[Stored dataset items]

= = = = =

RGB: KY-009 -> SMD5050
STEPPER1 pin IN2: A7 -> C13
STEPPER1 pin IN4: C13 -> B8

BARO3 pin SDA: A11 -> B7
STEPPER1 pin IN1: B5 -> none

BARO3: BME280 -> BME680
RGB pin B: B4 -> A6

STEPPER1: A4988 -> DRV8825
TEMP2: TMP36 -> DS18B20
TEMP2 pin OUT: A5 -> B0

= = = = =

> EXERCISE DIRECTIONS:
Exactly the lines from the one containing "STEPPER1: A4988 -> DRV8825" through the final line above, and only those, should be given again.

> ANSWER BOX:
STEPPER1: A4988 -> DRV8825
TEMP2: TMP36 -> DS18B20
TEMP2 pin OUT: A5 -> B0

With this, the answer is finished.